ASSIGNED TASK. Your task is to retype every entry exactly, omitting nothing.

DATA FOR THIS TASK.
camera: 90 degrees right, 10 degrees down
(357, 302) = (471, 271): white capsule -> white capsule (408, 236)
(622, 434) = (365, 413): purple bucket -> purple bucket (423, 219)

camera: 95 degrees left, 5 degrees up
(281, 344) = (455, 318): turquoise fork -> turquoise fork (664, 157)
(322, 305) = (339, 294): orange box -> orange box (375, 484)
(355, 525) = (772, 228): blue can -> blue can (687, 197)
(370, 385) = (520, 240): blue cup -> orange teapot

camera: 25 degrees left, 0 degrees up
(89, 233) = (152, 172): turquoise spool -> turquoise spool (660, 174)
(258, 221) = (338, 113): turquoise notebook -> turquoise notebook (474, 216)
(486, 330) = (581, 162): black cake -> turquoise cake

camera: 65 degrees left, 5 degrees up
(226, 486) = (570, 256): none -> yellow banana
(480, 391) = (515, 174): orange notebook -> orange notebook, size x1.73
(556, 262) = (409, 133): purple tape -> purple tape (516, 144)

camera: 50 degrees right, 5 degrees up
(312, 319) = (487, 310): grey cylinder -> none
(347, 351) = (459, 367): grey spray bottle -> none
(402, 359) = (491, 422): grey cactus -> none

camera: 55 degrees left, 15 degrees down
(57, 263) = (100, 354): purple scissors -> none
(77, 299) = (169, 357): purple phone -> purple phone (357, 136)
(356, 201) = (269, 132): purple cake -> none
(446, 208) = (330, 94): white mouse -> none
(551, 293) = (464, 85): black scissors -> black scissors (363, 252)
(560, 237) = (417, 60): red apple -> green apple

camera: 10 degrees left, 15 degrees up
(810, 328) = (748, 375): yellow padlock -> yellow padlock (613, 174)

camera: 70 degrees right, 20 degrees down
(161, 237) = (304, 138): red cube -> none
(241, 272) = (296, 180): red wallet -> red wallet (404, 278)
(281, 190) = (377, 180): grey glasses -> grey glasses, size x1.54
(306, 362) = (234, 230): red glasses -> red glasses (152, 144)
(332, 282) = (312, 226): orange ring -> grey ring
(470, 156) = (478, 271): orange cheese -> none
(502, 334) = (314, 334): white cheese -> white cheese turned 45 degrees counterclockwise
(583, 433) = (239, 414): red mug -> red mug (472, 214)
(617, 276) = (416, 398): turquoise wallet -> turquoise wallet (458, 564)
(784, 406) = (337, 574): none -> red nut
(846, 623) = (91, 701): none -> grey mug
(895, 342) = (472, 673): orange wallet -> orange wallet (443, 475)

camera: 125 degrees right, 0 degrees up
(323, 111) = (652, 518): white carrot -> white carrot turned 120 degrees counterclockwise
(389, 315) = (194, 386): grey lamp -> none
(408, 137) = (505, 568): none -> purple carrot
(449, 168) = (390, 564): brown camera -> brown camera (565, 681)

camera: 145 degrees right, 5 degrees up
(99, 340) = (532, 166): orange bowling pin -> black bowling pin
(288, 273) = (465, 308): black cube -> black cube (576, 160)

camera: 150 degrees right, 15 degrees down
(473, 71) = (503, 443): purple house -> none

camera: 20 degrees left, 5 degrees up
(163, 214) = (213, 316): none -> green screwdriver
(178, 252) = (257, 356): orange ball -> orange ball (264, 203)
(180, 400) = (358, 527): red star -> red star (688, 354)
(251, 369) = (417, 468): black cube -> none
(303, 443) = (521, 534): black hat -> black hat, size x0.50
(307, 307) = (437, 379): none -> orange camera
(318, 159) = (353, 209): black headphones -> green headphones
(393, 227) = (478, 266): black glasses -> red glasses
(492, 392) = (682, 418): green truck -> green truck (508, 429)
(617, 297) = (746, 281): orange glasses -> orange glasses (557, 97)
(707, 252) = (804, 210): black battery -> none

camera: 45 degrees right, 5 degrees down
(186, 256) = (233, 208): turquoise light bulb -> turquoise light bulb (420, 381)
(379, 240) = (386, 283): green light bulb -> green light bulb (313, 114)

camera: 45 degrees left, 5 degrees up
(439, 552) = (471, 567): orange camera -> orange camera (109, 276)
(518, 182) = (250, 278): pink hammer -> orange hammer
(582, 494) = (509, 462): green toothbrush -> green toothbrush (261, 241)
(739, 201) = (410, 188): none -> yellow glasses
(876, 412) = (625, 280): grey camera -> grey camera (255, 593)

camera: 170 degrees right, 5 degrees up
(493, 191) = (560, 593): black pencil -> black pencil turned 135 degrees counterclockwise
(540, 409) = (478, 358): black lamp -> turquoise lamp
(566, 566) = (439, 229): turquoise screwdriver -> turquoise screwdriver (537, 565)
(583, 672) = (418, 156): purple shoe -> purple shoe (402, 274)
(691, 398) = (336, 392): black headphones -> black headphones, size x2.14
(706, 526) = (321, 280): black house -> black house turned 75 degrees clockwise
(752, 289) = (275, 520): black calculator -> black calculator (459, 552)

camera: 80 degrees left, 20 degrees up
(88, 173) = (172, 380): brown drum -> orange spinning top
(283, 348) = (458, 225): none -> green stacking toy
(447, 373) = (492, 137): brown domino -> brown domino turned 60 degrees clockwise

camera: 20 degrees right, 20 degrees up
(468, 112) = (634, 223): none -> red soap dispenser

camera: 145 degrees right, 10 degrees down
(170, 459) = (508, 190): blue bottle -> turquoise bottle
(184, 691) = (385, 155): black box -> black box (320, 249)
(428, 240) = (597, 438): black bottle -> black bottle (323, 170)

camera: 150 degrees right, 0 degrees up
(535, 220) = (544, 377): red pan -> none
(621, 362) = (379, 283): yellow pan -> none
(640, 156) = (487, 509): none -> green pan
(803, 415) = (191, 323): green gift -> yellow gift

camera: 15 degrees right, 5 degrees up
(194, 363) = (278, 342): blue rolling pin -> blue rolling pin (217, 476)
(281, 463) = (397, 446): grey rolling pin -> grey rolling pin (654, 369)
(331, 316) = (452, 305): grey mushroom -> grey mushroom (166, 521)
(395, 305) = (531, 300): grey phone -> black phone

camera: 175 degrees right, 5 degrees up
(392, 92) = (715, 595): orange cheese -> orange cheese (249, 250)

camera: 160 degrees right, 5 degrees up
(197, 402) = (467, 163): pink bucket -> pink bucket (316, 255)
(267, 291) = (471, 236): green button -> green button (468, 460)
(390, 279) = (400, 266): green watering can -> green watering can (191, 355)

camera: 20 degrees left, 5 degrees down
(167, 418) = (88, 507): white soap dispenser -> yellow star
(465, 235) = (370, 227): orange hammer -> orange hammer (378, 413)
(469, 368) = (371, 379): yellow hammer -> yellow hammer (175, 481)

RESPONSE TO THIS EXERCISE.
camera: 90 degrees right, 10 degrees down
(357, 302) = (471, 271): white capsule -> white capsule (408, 236)
(622, 434) = (365, 413): purple bucket -> purple bucket (423, 219)

camera: 95 degrees left, 5 degrees up
(281, 344) = (455, 318): turquoise fork -> turquoise fork (664, 157)
(322, 305) = (339, 294): orange box -> orange box (375, 484)
(355, 525) = (772, 228): blue can -> blue can (687, 197)
(370, 385) = (520, 240): blue cup -> orange teapot

camera: 25 degrees left, 0 degrees up
(89, 233) = (152, 172): turquoise spool -> turquoise spool (660, 174)
(258, 221) = (338, 113): turquoise notebook -> turquoise notebook (474, 216)
(486, 330) = (581, 162): black cake -> turquoise cake

camera: 65 degrees left, 5 degrees up
(226, 486) = (570, 256): none -> yellow banana
(480, 391) = (515, 174): orange notebook -> orange notebook, size x1.73
(556, 262) = (409, 133): purple tape -> purple tape (516, 144)

camera: 50 degrees right, 5 degrees up
(312, 319) = (487, 310): grey cylinder -> none
(347, 351) = (459, 367): grey spray bottle -> none
(402, 359) = (491, 422): grey cactus -> none

camera: 55 degrees left, 15 degrees down
(57, 263) = (100, 354): purple scissors -> none
(77, 299) = (169, 357): purple phone -> purple phone (357, 136)
(356, 201) = (269, 132): purple cake -> none
(446, 208) = (330, 94): white mouse -> none
(551, 293) = (464, 85): black scissors -> black scissors (363, 252)
(560, 237) = (417, 60): red apple -> green apple

camera: 10 degrees left, 15 degrees up
(810, 328) = (748, 375): yellow padlock -> yellow padlock (613, 174)

camera: 70 degrees right, 20 degrees down
(161, 237) = (304, 138): red cube -> none
(241, 272) = (296, 180): red wallet -> red wallet (404, 278)
(281, 190) = (377, 180): grey glasses -> grey glasses, size x1.54
(306, 362) = (234, 230): red glasses -> red glasses (152, 144)
(332, 282) = (312, 226): orange ring -> grey ring
(470, 156) = (478, 271): orange cheese -> none
(502, 334) = (314, 334): white cheese -> white cheese turned 45 degrees counterclockwise
(583, 433) = (239, 414): red mug -> red mug (472, 214)
(617, 276) = (416, 398): turquoise wallet -> turquoise wallet (458, 564)
(784, 406) = (337, 574): none -> red nut
(846, 623) = (91, 701): none -> grey mug
(895, 342) = (472, 673): orange wallet -> orange wallet (443, 475)

camera: 125 degrees right, 0 degrees up
(323, 111) = (652, 518): white carrot -> white carrot turned 120 degrees counterclockwise
(389, 315) = (194, 386): grey lamp -> none
(408, 137) = (505, 568): none -> purple carrot
(449, 168) = (390, 564): brown camera -> brown camera (565, 681)

camera: 145 degrees right, 5 degrees up
(99, 340) = (532, 166): orange bowling pin -> black bowling pin
(288, 273) = (465, 308): black cube -> black cube (576, 160)

camera: 150 degrees right, 15 degrees down
(473, 71) = (503, 443): purple house -> none

camera: 20 degrees left, 5 degrees up
(163, 214) = (213, 316): none -> green screwdriver
(178, 252) = (257, 356): orange ball -> orange ball (264, 203)
(180, 400) = (358, 527): red star -> red star (688, 354)
(251, 369) = (417, 468): black cube -> none
(303, 443) = (521, 534): black hat -> black hat, size x0.50
(307, 307) = (437, 379): none -> orange camera
(318, 159) = (353, 209): black headphones -> green headphones
(393, 227) = (478, 266): black glasses -> red glasses
(492, 392) = (682, 418): green truck -> green truck (508, 429)
(617, 297) = (746, 281): orange glasses -> orange glasses (557, 97)
(707, 252) = (804, 210): black battery -> none

camera: 45 degrees right, 5 degrees down
(186, 256) = (233, 208): turquoise light bulb -> turquoise light bulb (420, 381)
(379, 240) = (386, 283): green light bulb -> green light bulb (313, 114)

camera: 45 degrees left, 5 degrees up
(439, 552) = (471, 567): orange camera -> orange camera (109, 276)
(518, 182) = (250, 278): pink hammer -> orange hammer
(582, 494) = (509, 462): green toothbrush -> green toothbrush (261, 241)
(739, 201) = (410, 188): none -> yellow glasses
(876, 412) = (625, 280): grey camera -> grey camera (255, 593)

camera: 170 degrees right, 5 degrees up
(493, 191) = (560, 593): black pencil -> black pencil turned 135 degrees counterclockwise
(540, 409) = (478, 358): black lamp -> turquoise lamp
(566, 566) = (439, 229): turquoise screwdriver -> turquoise screwdriver (537, 565)
(583, 672) = (418, 156): purple shoe -> purple shoe (402, 274)
(691, 398) = (336, 392): black headphones -> black headphones, size x2.14
(706, 526) = (321, 280): black house -> black house turned 75 degrees clockwise
(752, 289) = (275, 520): black calculator -> black calculator (459, 552)

camera: 80 degrees left, 20 degrees up
(88, 173) = (172, 380): brown drum -> orange spinning top
(283, 348) = (458, 225): none -> green stacking toy
(447, 373) = (492, 137): brown domino -> brown domino turned 60 degrees clockwise

camera: 20 degrees right, 20 degrees up
(468, 112) = (634, 223): none -> red soap dispenser

camera: 145 degrees right, 10 degrees down
(170, 459) = (508, 190): blue bottle -> turquoise bottle
(184, 691) = (385, 155): black box -> black box (320, 249)
(428, 240) = (597, 438): black bottle -> black bottle (323, 170)

camera: 150 degrees right, 0 degrees up
(535, 220) = (544, 377): red pan -> none
(621, 362) = (379, 283): yellow pan -> none
(640, 156) = (487, 509): none -> green pan
(803, 415) = (191, 323): green gift -> yellow gift

camera: 15 degrees right, 5 degrees up
(194, 363) = (278, 342): blue rolling pin -> blue rolling pin (217, 476)
(281, 463) = (397, 446): grey rolling pin -> grey rolling pin (654, 369)
(331, 316) = (452, 305): grey mushroom -> grey mushroom (166, 521)
(395, 305) = (531, 300): grey phone -> black phone

camera: 175 degrees right, 5 degrees up
(392, 92) = (715, 595): orange cheese -> orange cheese (249, 250)

camera: 160 degrees right, 5 degrees up
(197, 402) = (467, 163): pink bucket -> pink bucket (316, 255)
(267, 291) = (471, 236): green button -> green button (468, 460)
(390, 279) = (400, 266): green watering can -> green watering can (191, 355)

camera: 20 degrees left, 5 degrees down
(167, 418) = (88, 507): white soap dispenser -> yellow star
(465, 235) = (370, 227): orange hammer -> orange hammer (378, 413)
(469, 368) = (371, 379): yellow hammer -> yellow hammer (175, 481)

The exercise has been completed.